Top of Information shown

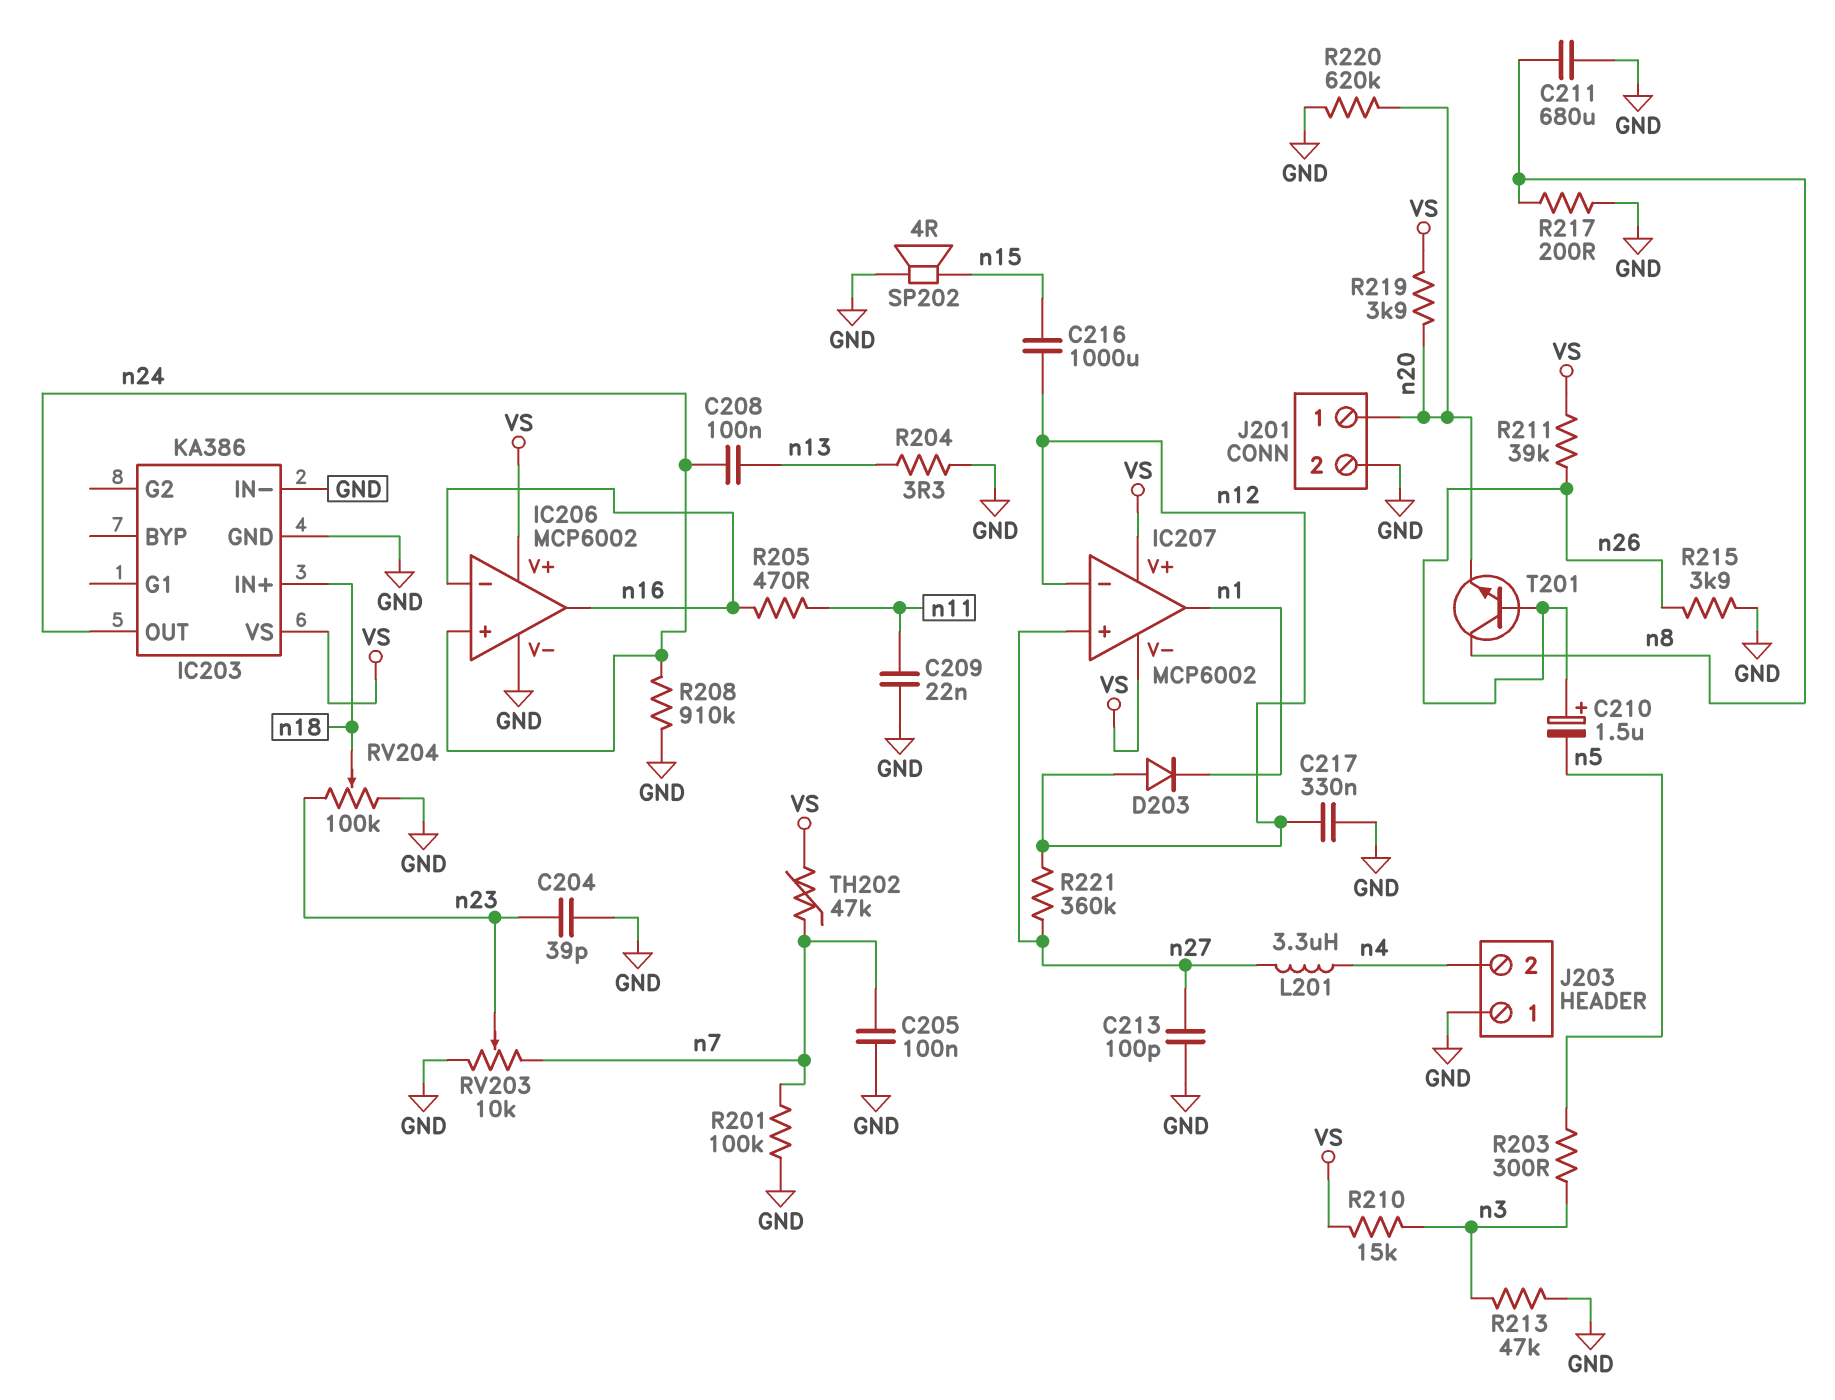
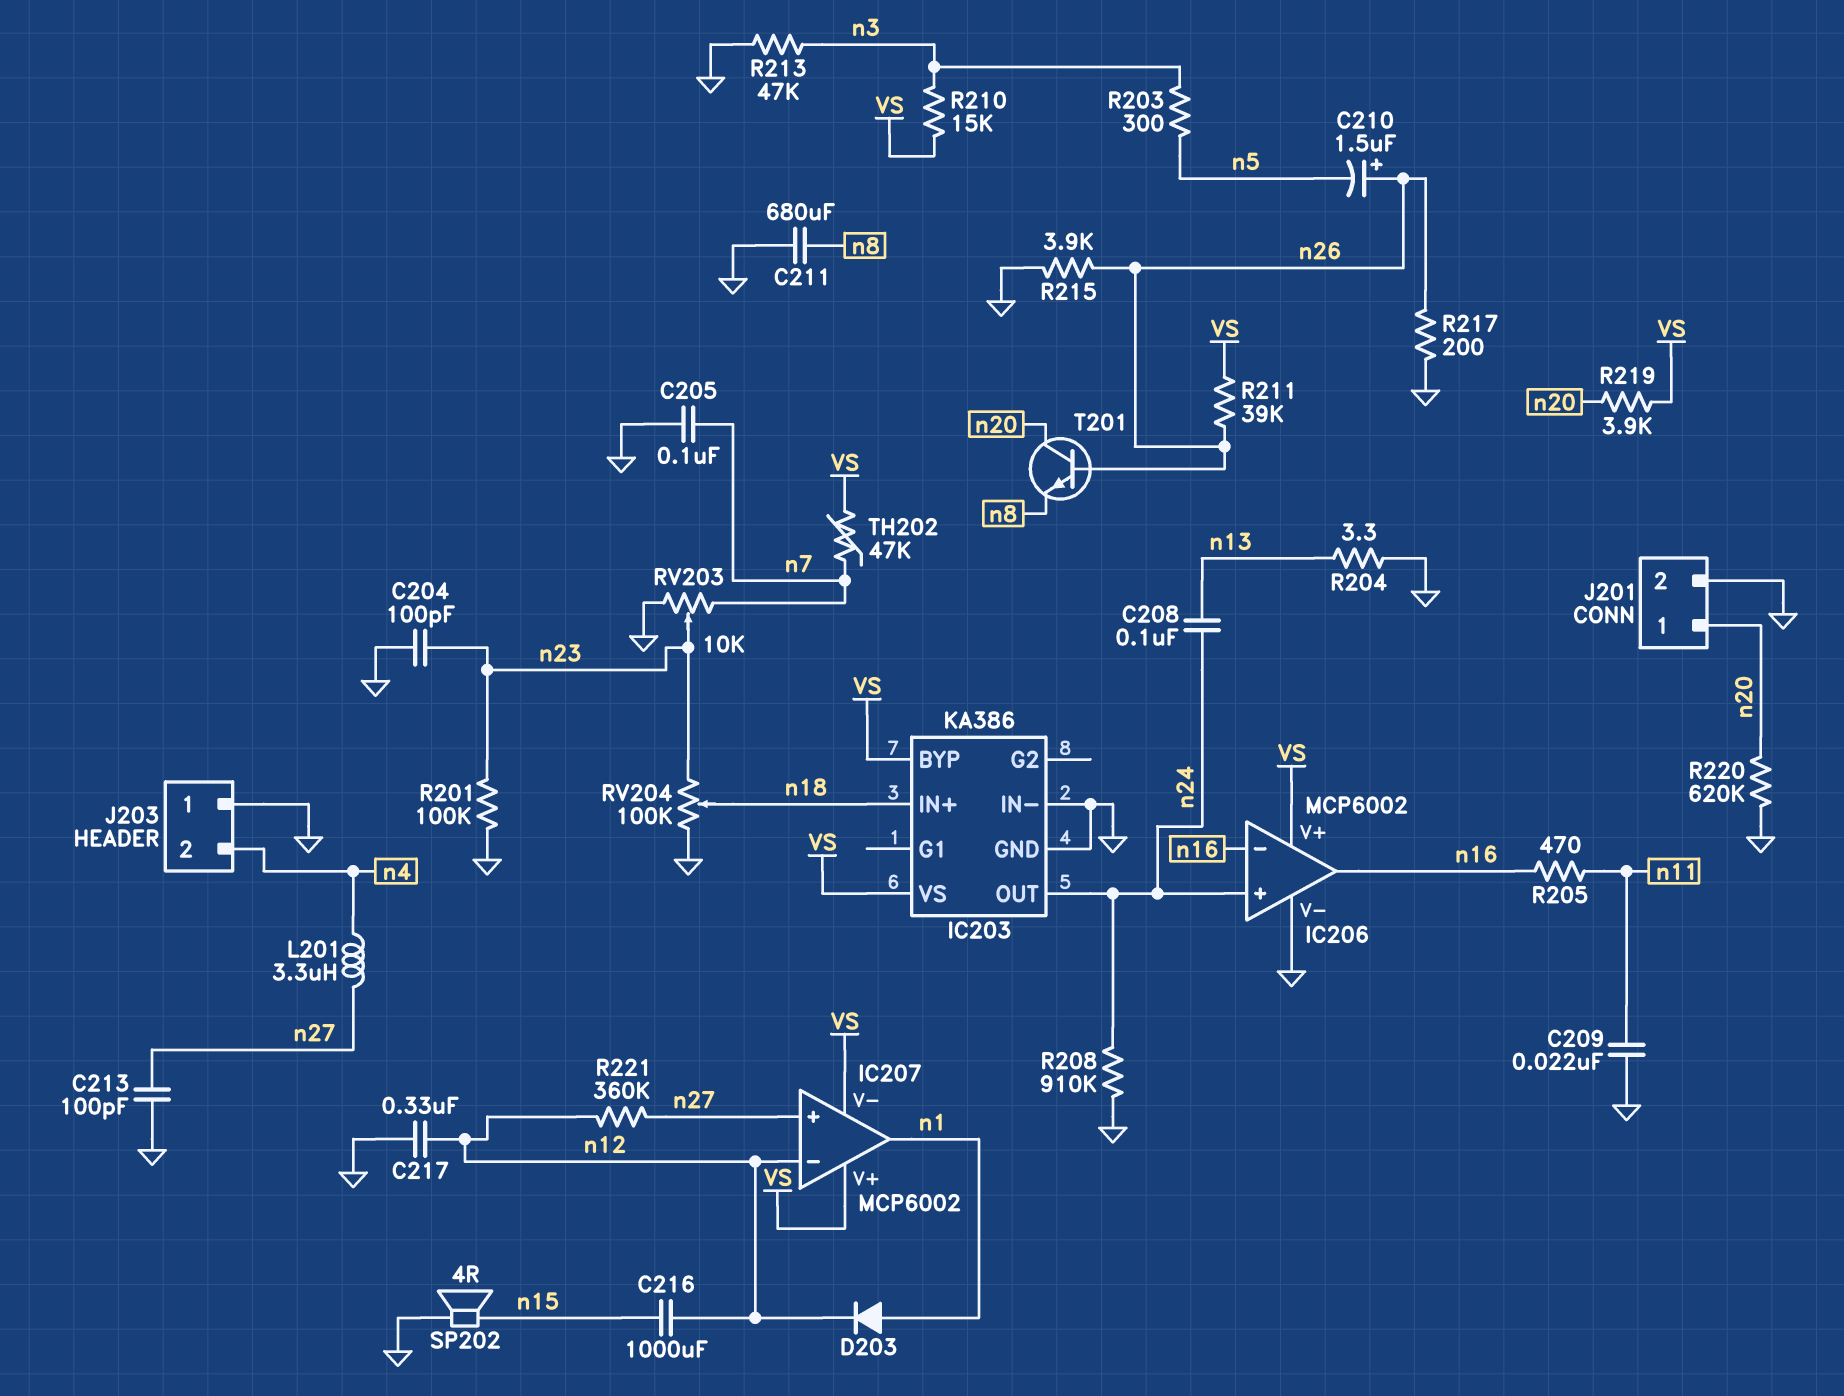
C204: 39pF (GND, n23) -> 100pF (GND, n23)
D203: diode (A n12, K n1) -> diode (A n1, K n12)
IC203 pin BYP: none -> VS
R201: 100k (GND, n7) -> 100k (GND, n23)
R217: 200 (GND, n8) -> 200 (GND, n26)
T201: NPN (B n26, C n8, E n20) -> NPN (B n26, C n20, E n8)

Bottom of Information shown

Pictures aside, repeat each entry in full and without change.

Expected answer:
C204: 39pF (GND, n23) -> 100pF (GND, n23)
D203: diode (A n12, K n1) -> diode (A n1, K n12)
IC203 pin BYP: none -> VS
R201: 100k (GND, n7) -> 100k (GND, n23)
R217: 200 (GND, n8) -> 200 (GND, n26)
T201: NPN (B n26, C n8, E n20) -> NPN (B n26, C n20, E n8)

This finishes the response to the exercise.